- WHAT THE EXERCISE ASKS:
Here, the job is to give back every entry below unchanged, omitting pictures.

Change detection data:
┌────────

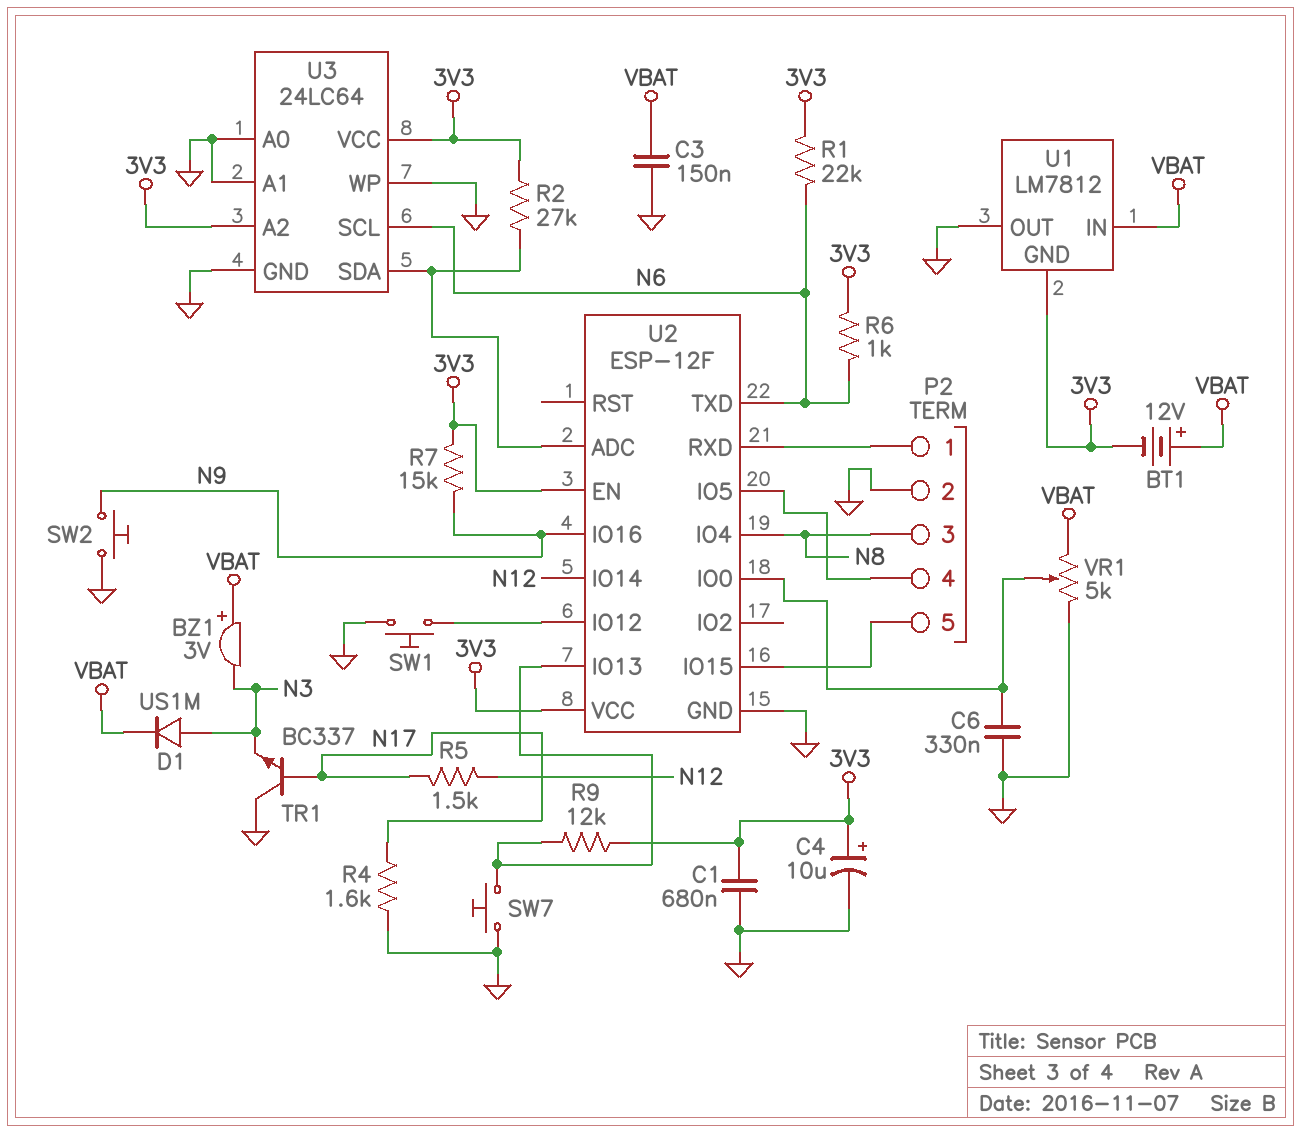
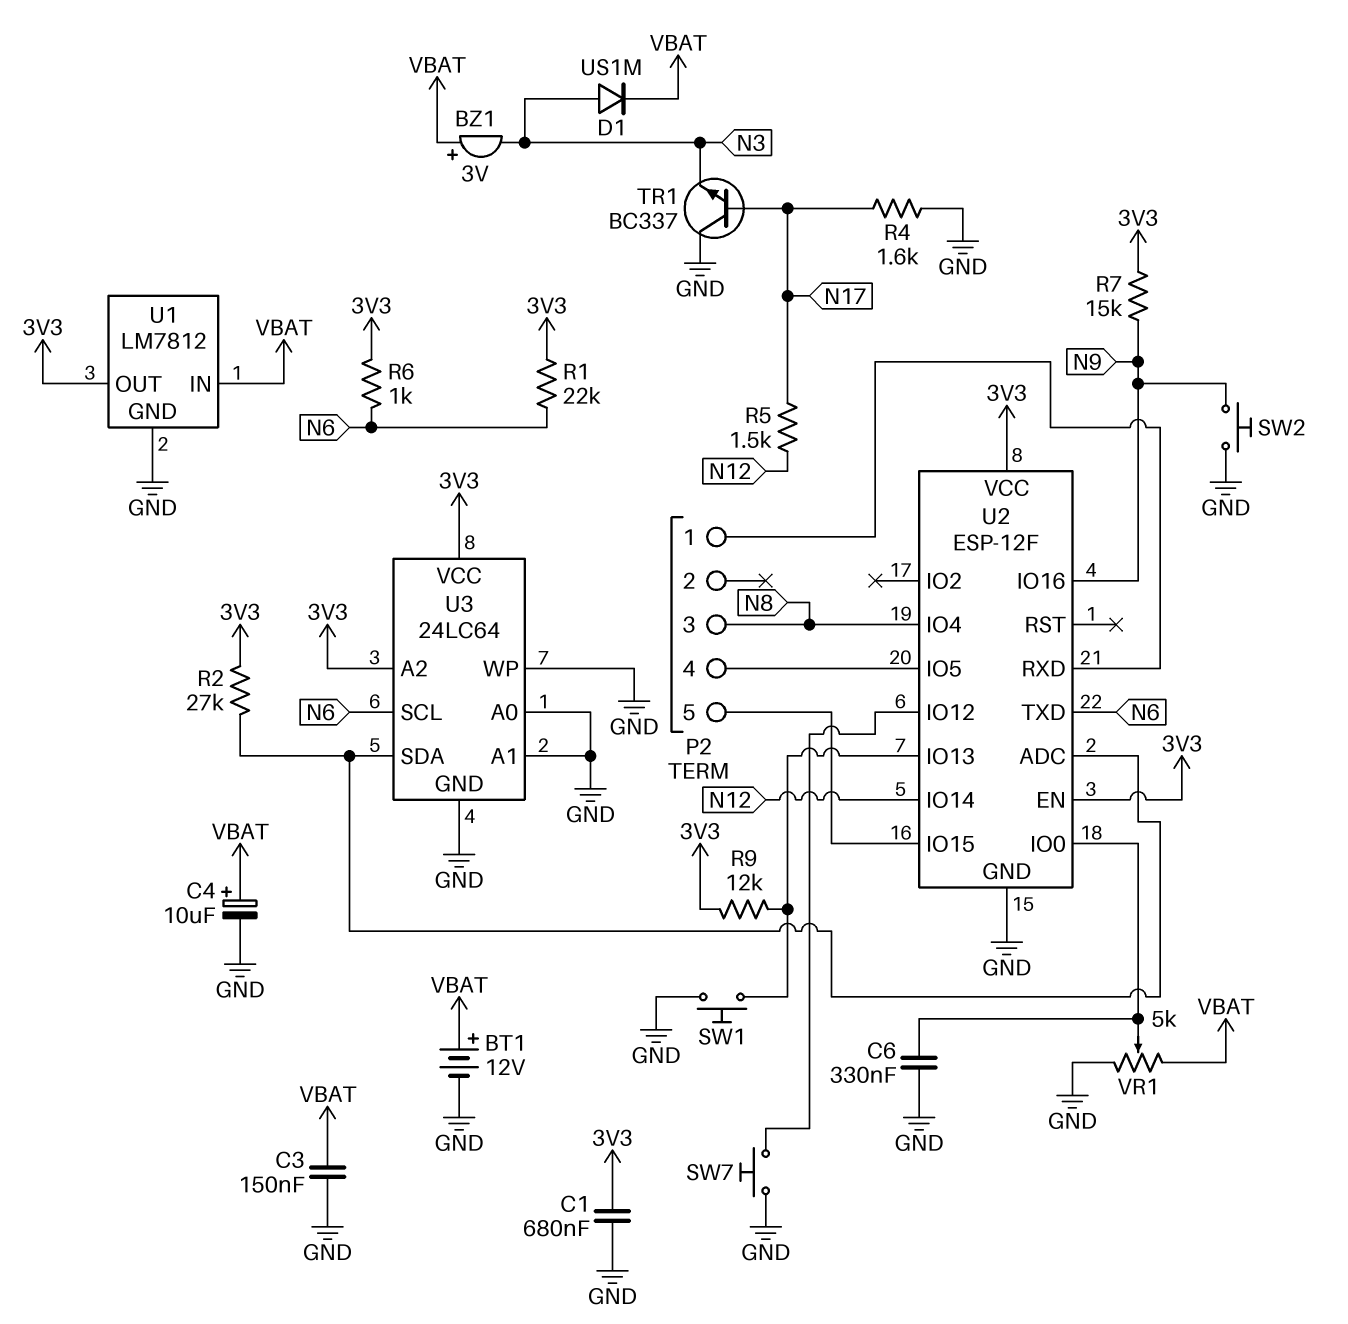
BT1: 12V (plus VBAT, minus 3V3) -> 12V (plus VBAT, minus GND)
C4: 10uF (plus 3V3, minus GND) -> 10uF (plus VBAT, minus GND)
P2 pin 2: GND -> none
SW1: button (GND, U2/IO12) -> button (GND, U2/IO13)
SW7: button (GND, U2/IO13) -> button (GND, U2/IO12)
U1 pin GND: 3V3 -> GND
U1 pin OUT: GND -> 3V3

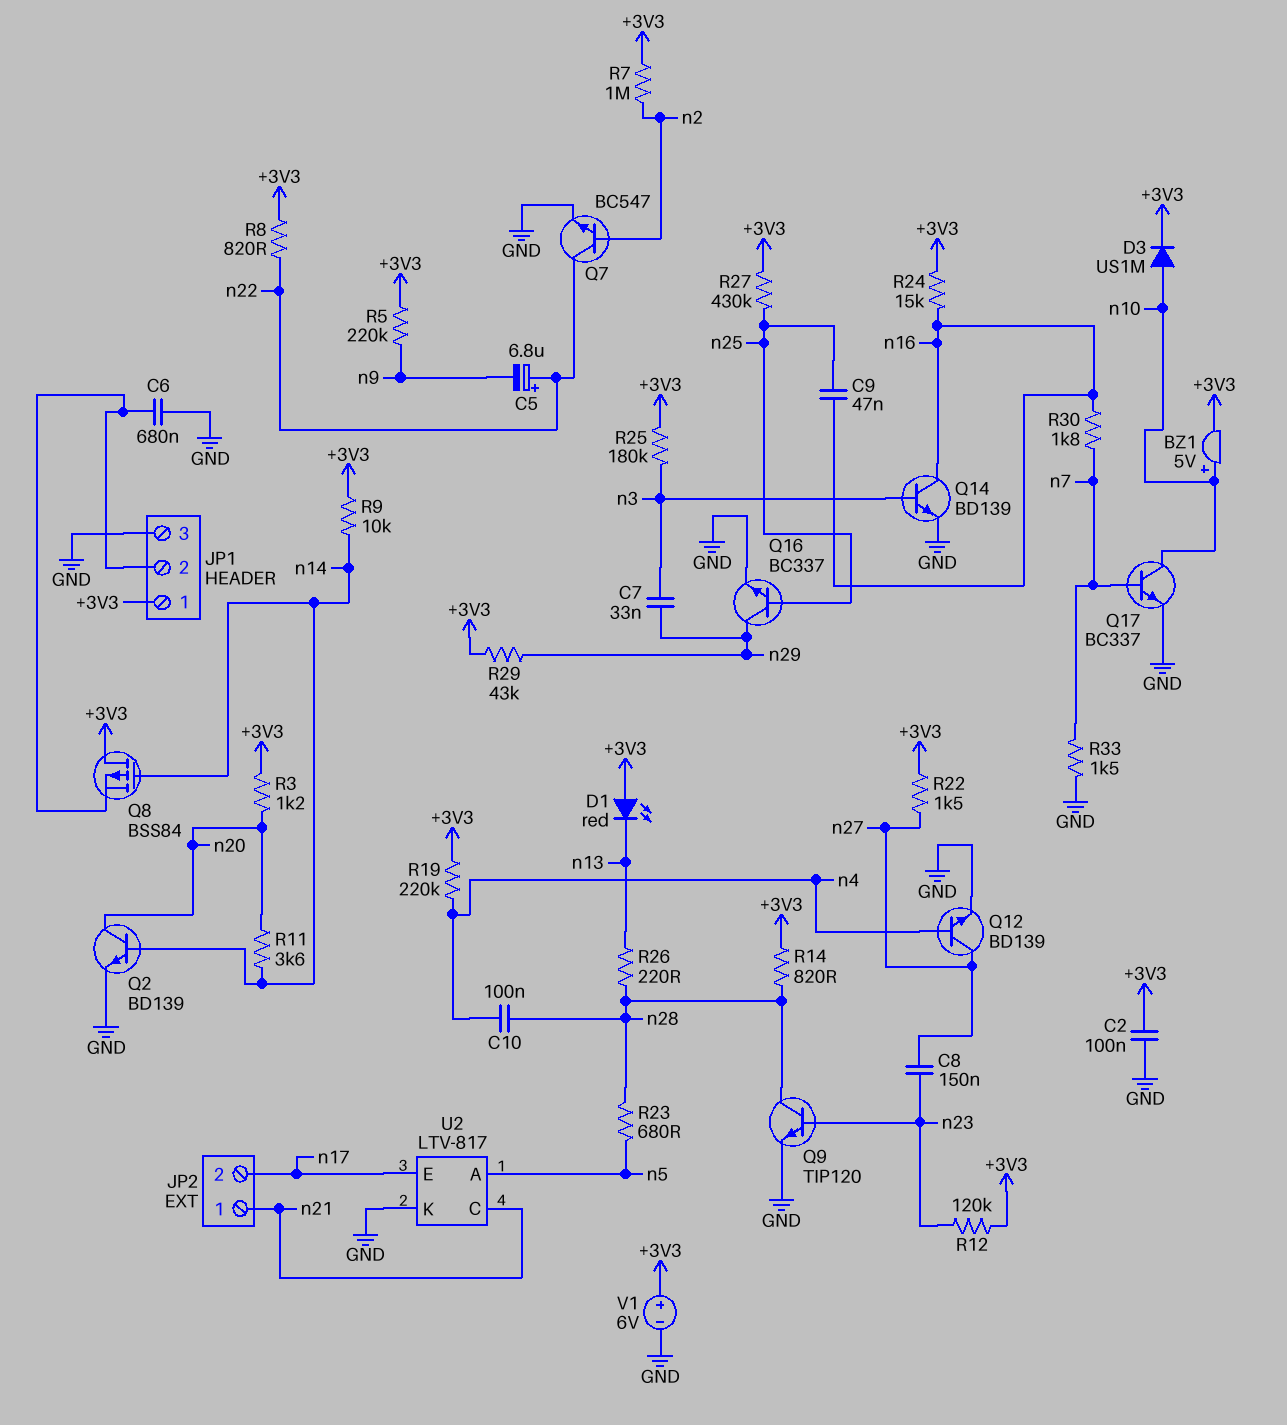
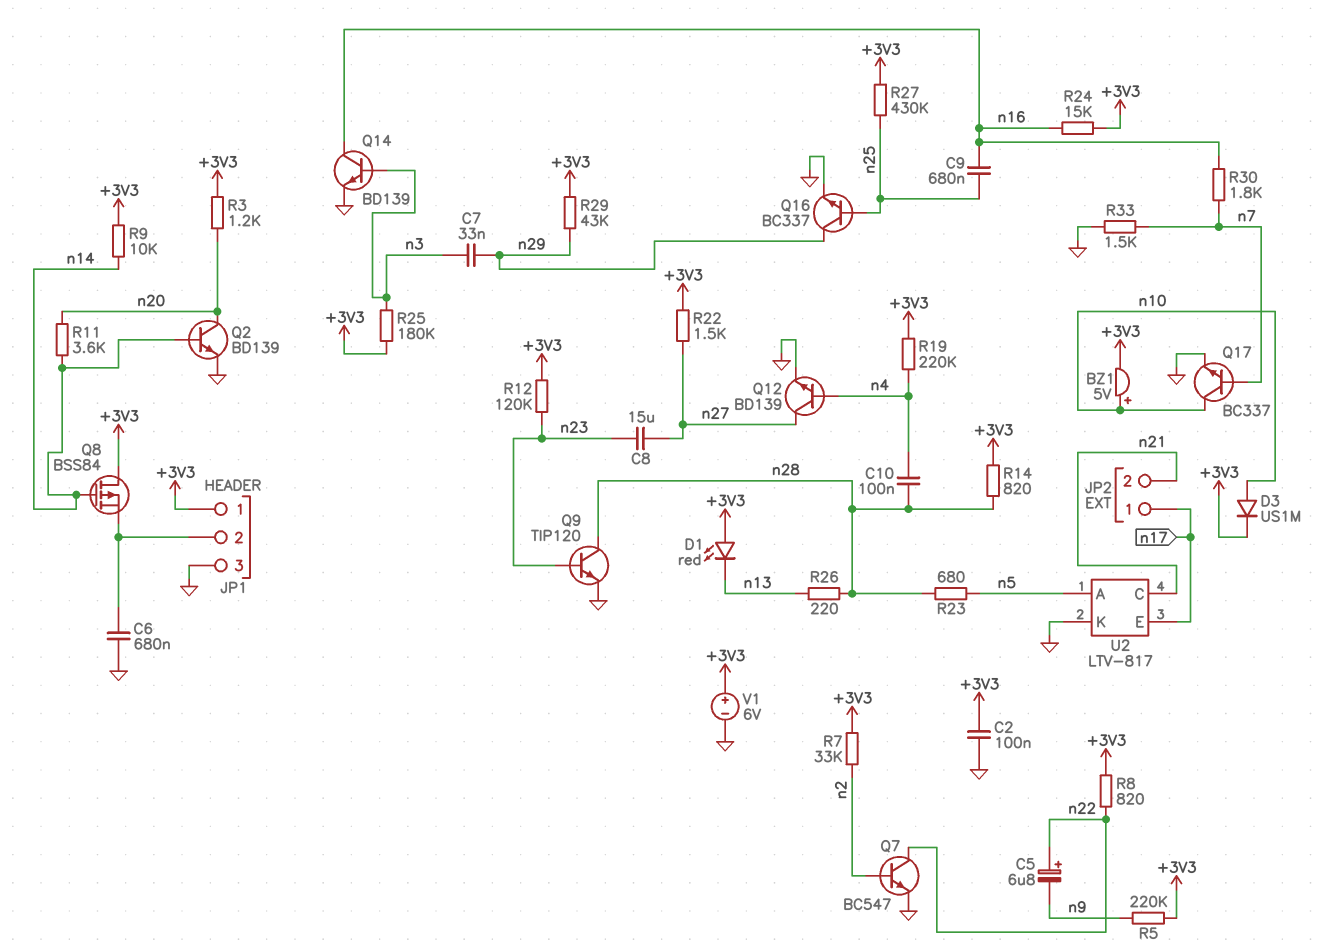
C8: 150nF (n23, n27) -> 15uF (n23, n27)
C9: 47nF (n16, n25) -> 680nF (n16, n25)
JP2 pin 1: n21 -> n17
JP2 pin 2: n17 -> n21
R7: 1M (+3V3, n2) -> 33k (+3V3, n2)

└────────

- ANSWER SPACE:
BT1: 12V (plus VBAT, minus 3V3) -> 12V (plus VBAT, minus GND)
C4: 10uF (plus 3V3, minus GND) -> 10uF (plus VBAT, minus GND)
P2 pin 2: GND -> none
SW1: button (GND, U2/IO12) -> button (GND, U2/IO13)
SW7: button (GND, U2/IO13) -> button (GND, U2/IO12)
U1 pin GND: 3V3 -> GND
U1 pin OUT: GND -> 3V3

C8: 150nF (n23, n27) -> 15uF (n23, n27)
C9: 47nF (n16, n25) -> 680nF (n16, n25)
JP2 pin 1: n21 -> n17
JP2 pin 2: n17 -> n21
R7: 1M (+3V3, n2) -> 33k (+3V3, n2)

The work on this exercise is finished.